(DATA FOR THIS EXERCISE begins)

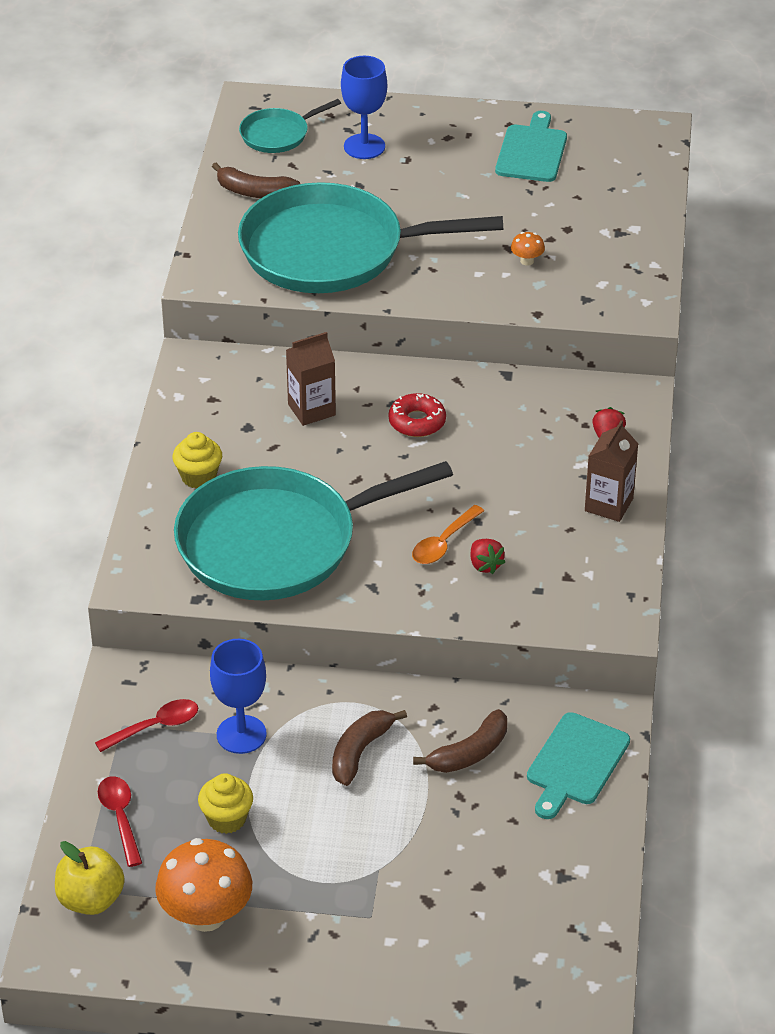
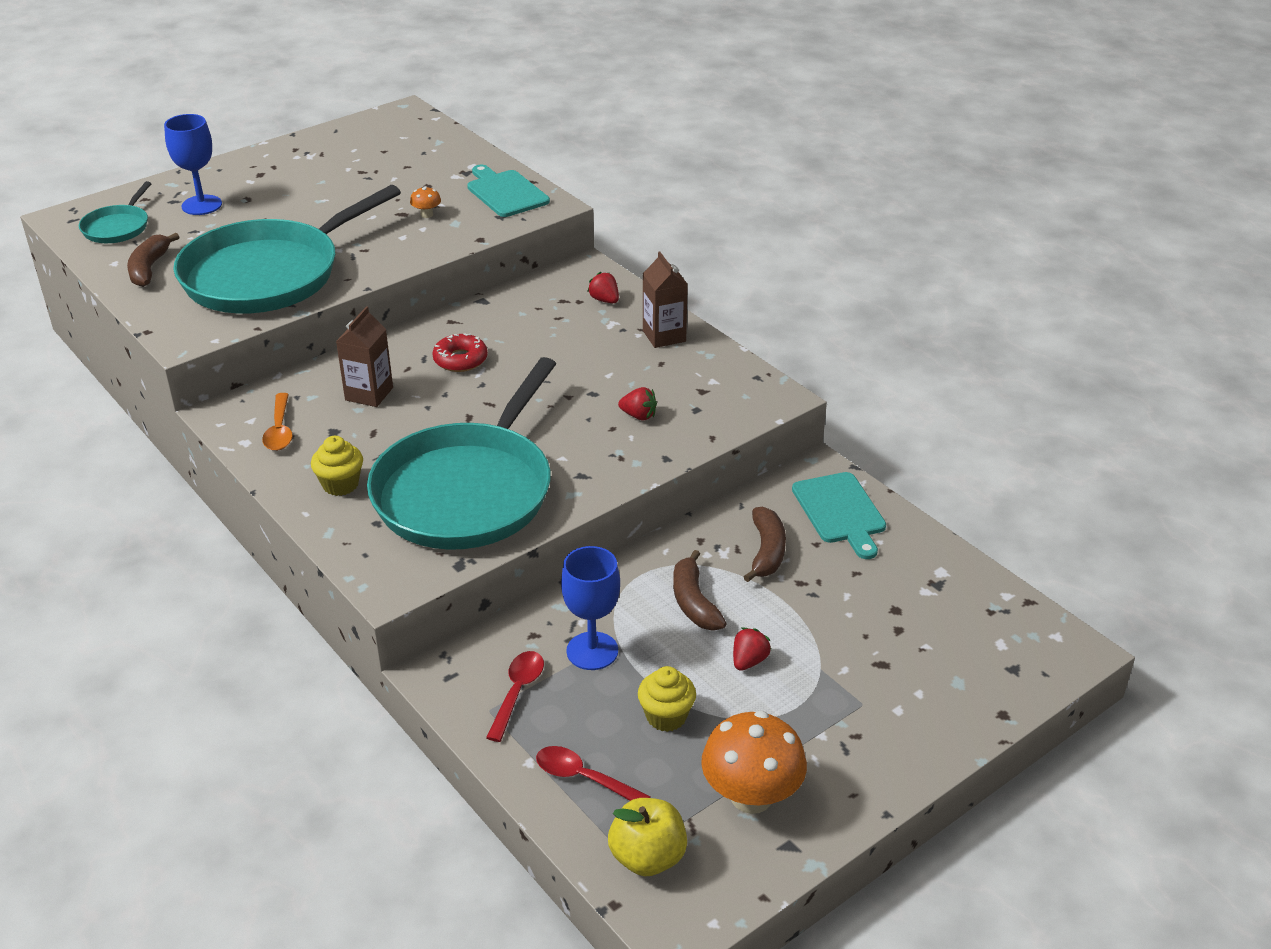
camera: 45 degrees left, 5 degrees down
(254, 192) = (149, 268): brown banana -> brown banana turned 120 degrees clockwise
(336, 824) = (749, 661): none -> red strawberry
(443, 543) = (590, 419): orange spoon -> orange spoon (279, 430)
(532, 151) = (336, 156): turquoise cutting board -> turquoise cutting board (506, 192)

(DATA FOR THIS EXERCISE ends)

TASK DESCRIPTION>
Write every line above out again exactly; pictures do not belong in the copy.

YOUR SOLUTION>
camera: 45 degrees left, 5 degrees down
(254, 192) = (149, 268): brown banana -> brown banana turned 120 degrees clockwise
(336, 824) = (749, 661): none -> red strawberry
(443, 543) = (590, 419): orange spoon -> orange spoon (279, 430)
(532, 151) = (336, 156): turquoise cutting board -> turquoise cutting board (506, 192)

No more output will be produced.